* [What this task involves]: No line before the one containing "(520, 240) = (380, 304): green" is to be output; retype exactly that line and all lines that follow it to the end of the records.

* [Dataset records]:

· · · · ·

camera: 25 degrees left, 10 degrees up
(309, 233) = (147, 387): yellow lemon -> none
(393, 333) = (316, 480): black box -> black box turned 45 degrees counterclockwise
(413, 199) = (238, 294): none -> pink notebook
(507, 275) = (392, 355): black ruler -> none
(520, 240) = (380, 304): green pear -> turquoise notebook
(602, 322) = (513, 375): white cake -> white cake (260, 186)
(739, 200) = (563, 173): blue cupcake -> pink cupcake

· · · · ·

* [Solution below]:
(520, 240) = (380, 304): green pear -> turquoise notebook
(602, 322) = (513, 375): white cake -> white cake (260, 186)
(739, 200) = (563, 173): blue cupcake -> pink cupcake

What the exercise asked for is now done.